**Part of a data file**.
* * *

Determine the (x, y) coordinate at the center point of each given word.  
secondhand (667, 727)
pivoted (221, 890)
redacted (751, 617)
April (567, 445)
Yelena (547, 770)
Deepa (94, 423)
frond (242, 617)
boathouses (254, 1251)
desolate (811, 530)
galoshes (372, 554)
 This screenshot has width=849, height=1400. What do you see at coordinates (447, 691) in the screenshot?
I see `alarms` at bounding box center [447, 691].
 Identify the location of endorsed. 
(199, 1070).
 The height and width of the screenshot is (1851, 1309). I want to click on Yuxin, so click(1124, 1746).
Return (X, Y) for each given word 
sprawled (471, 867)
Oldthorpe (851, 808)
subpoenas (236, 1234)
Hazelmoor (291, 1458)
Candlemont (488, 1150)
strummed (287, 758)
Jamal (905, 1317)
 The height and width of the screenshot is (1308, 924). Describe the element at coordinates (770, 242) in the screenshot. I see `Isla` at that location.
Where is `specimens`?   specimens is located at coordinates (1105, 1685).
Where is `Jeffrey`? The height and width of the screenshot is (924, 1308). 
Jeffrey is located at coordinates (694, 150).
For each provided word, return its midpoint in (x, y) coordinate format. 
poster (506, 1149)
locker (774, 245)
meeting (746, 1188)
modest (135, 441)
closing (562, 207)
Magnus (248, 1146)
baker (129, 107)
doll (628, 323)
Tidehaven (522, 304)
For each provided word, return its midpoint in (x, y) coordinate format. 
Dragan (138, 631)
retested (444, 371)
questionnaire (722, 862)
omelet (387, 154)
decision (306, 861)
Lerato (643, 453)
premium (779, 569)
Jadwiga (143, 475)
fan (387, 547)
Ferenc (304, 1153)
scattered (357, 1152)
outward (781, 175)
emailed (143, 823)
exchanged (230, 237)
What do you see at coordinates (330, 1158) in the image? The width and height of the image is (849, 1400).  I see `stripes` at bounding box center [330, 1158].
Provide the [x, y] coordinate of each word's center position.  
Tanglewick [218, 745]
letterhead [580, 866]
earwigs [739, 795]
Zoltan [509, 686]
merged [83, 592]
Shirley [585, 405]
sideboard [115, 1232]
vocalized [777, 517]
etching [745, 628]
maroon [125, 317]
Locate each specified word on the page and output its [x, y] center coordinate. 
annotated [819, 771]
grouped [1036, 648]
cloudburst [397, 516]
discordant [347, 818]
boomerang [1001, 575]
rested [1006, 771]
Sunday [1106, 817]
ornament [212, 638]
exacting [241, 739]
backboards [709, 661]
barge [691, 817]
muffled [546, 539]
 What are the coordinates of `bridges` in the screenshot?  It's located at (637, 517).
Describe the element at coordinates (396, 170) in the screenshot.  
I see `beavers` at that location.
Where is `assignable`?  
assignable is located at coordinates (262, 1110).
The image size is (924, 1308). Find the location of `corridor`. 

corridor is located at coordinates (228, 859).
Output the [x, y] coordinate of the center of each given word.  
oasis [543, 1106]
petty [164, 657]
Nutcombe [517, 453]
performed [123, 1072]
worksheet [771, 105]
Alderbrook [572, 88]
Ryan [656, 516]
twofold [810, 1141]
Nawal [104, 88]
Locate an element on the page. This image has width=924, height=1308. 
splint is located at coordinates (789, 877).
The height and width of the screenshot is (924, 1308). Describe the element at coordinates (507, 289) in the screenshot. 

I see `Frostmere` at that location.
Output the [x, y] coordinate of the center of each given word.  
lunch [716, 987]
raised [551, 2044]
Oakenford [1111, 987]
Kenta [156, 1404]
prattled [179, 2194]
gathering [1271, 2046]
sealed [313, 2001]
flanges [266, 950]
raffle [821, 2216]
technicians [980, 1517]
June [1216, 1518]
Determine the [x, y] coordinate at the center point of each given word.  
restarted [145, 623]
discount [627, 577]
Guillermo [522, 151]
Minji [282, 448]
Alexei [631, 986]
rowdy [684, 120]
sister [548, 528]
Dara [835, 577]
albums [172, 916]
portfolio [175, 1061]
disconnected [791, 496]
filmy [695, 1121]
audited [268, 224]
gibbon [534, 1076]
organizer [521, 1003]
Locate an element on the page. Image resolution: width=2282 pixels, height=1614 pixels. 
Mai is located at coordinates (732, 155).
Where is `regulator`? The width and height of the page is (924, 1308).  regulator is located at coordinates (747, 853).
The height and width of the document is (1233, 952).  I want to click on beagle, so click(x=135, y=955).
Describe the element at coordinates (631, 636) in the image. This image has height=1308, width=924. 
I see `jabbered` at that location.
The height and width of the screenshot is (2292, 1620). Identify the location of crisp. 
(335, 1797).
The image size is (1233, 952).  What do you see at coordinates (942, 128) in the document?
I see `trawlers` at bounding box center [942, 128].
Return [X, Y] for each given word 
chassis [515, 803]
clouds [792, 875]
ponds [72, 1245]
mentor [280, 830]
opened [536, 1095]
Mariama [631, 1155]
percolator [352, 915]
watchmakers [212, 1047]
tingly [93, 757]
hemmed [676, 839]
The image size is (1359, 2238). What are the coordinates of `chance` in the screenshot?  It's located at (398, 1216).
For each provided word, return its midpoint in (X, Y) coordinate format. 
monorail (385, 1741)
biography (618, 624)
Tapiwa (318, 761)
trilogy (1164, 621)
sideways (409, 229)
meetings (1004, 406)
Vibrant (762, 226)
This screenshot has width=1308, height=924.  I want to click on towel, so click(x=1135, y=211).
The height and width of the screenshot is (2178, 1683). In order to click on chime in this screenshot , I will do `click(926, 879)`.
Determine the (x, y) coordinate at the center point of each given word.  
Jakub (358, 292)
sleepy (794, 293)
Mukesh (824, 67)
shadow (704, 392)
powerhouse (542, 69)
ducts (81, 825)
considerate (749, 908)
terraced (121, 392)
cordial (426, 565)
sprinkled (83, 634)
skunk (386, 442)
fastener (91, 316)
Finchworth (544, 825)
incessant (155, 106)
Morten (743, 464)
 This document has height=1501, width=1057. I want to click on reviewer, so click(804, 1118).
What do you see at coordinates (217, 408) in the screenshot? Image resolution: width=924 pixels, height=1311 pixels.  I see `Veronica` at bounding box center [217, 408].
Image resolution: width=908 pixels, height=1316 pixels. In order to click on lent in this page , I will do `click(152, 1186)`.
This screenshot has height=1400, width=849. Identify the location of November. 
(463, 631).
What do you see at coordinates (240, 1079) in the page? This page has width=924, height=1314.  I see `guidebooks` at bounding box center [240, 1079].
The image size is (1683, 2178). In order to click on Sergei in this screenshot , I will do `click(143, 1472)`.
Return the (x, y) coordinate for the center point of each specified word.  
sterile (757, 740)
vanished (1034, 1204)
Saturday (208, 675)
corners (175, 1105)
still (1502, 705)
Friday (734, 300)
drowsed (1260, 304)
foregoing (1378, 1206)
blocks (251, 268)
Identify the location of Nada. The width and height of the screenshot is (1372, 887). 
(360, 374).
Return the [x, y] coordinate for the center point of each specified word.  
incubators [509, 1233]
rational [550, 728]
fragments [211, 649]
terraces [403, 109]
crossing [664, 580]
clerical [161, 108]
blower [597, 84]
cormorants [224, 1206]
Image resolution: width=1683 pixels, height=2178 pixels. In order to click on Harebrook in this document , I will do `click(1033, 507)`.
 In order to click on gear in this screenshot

* * *

Count the lines in the rows above that contain the string "Identify", with case counting, and reply with the number alone.

**WRITTEN RESPONSE**. 4